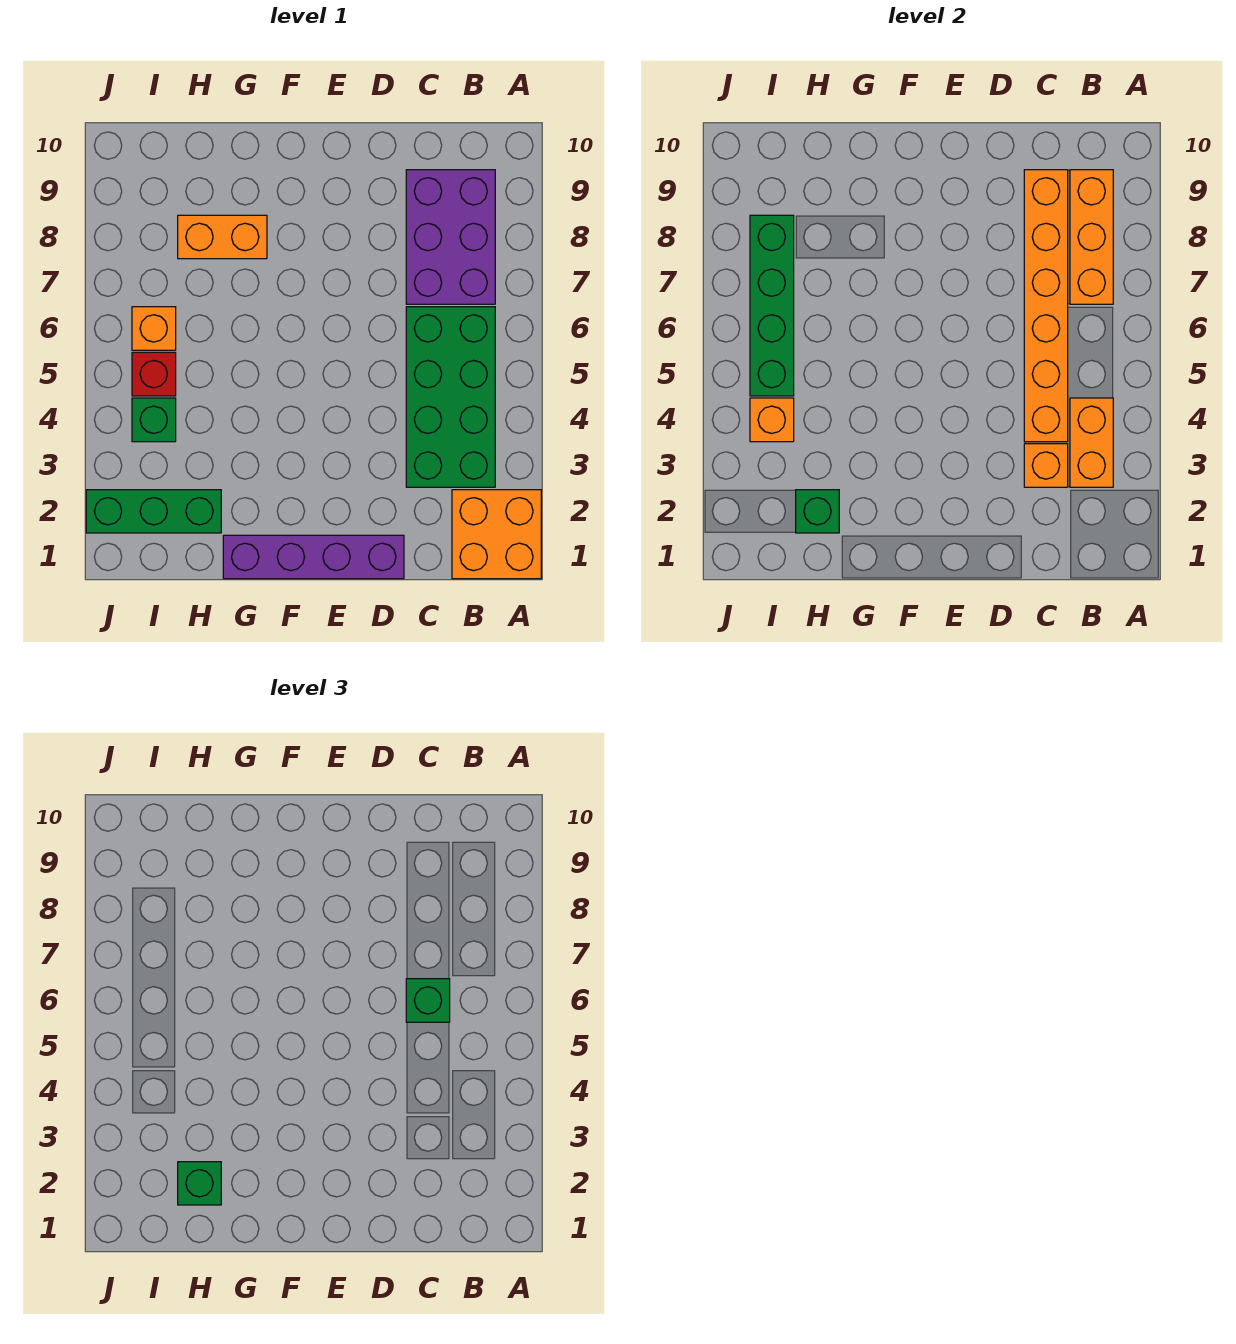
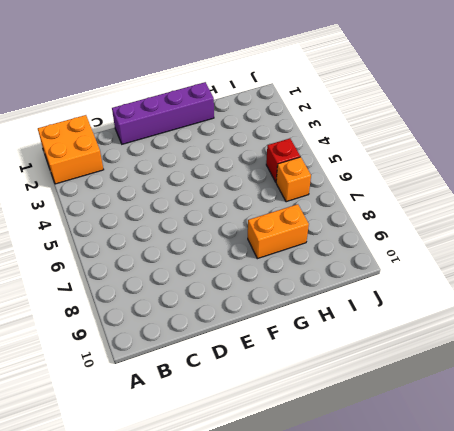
none -> green brick B3:C6 level 1
none -> purple brick B7:C9 level 1
none -> green brick H2:J2 level 1

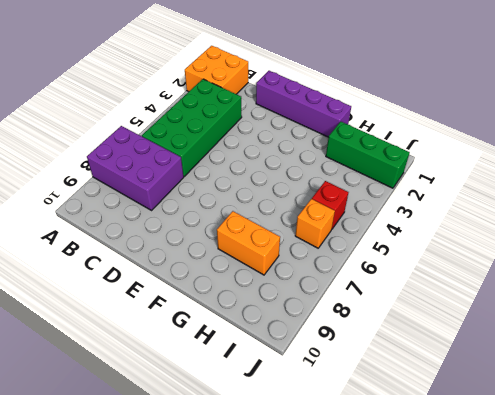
purple brick A7:C8 level 1 -> purple brick B7:C9 level 1
none -> green brick I4 level 1
none -> orange brick B3:B4 level 2
none -> orange brick B7:B9 level 2

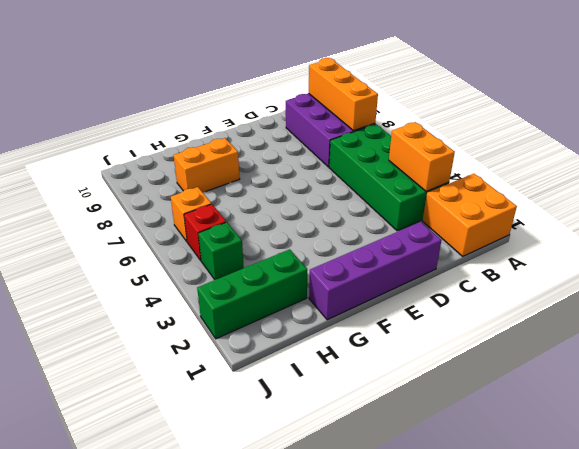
none -> orange brick C3 level 2
none -> orange brick C4:C9 level 2
none -> green brick H2 level 2

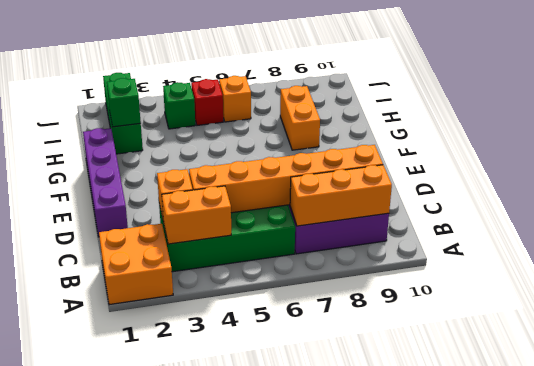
none -> orange brick I4 level 2
none -> green brick I5:I8 level 2
none -> green brick C6 level 3

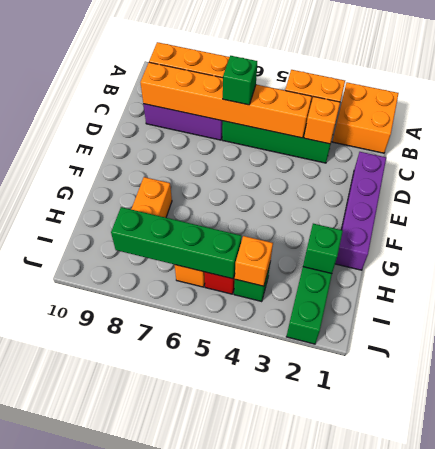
none -> green brick H2 level 3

___

# Work task
For each record above, write out every line exactly and skip the pictures.

# Result of this exercise
none -> green brick B3:C6 level 1
none -> purple brick B7:C9 level 1
none -> green brick H2:J2 level 1

purple brick A7:C8 level 1 -> purple brick B7:C9 level 1
none -> green brick I4 level 1
none -> orange brick B3:B4 level 2
none -> orange brick B7:B9 level 2

none -> orange brick C3 level 2
none -> orange brick C4:C9 level 2
none -> green brick H2 level 2

none -> orange brick I4 level 2
none -> green brick I5:I8 level 2
none -> green brick C6 level 3

none -> green brick H2 level 3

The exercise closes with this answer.